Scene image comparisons
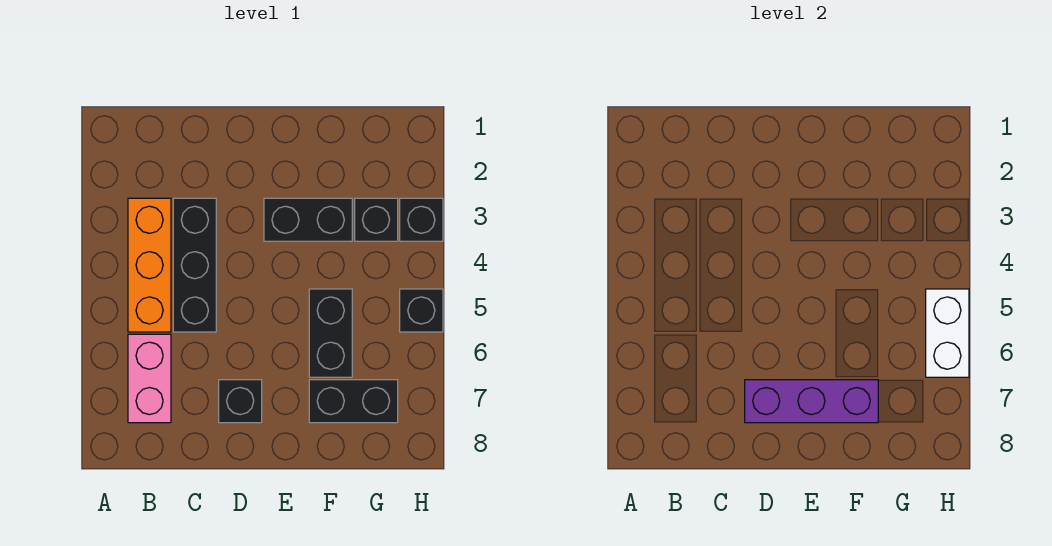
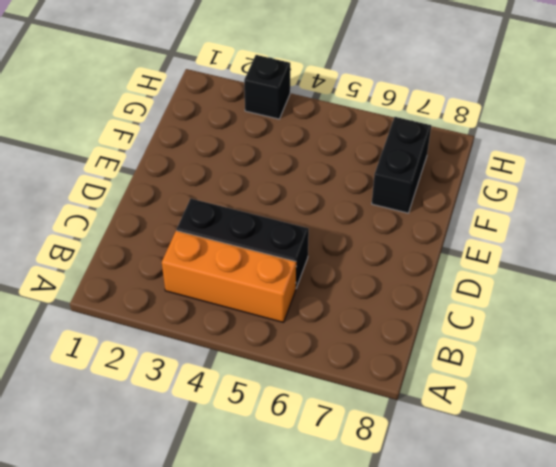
none -> pink 1x2 brick [128,334,171,423]
none -> black 1x1 brick [219,380,262,423]
none -> black 1x2 brick [264,198,352,241]

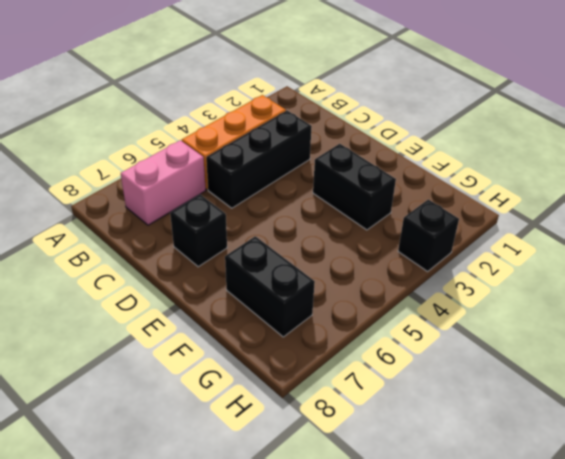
none -> black 1x2 brick [309,289,352,377]
none -> black 1x1 brick [355,198,398,241]
none -> black 1x1 brick [400,289,443,332]

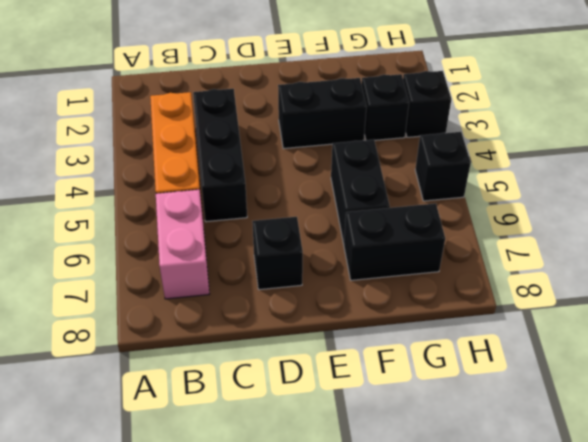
none -> purple 1x3 brick [745,380,878,423]
none -> white 1x2 brick [926,289,969,377]

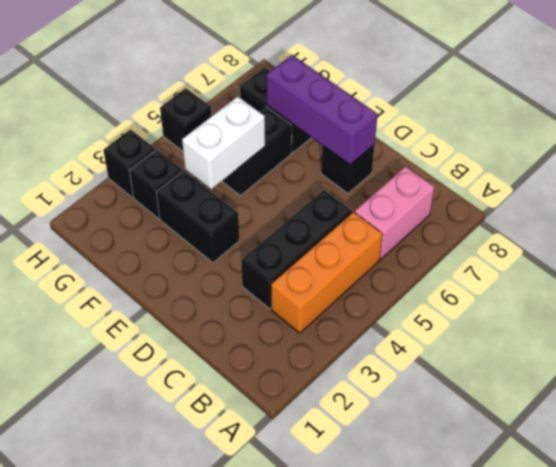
white 1x2 brick [182,96,265,189] -> white 1x2 brick moved to [926,289,969,377]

* **What you have to do**
Without carrying over any pictures, retype the records above exactly.

* **Answer**
none -> pink 1x2 brick [128,334,171,423]
none -> black 1x1 brick [219,380,262,423]
none -> black 1x2 brick [264,198,352,241]

none -> black 1x2 brick [309,289,352,377]
none -> black 1x1 brick [355,198,398,241]
none -> black 1x1 brick [400,289,443,332]

none -> purple 1x3 brick [745,380,878,423]
none -> white 1x2 brick [926,289,969,377]

white 1x2 brick [182,96,265,189] -> white 1x2 brick moved to [926,289,969,377]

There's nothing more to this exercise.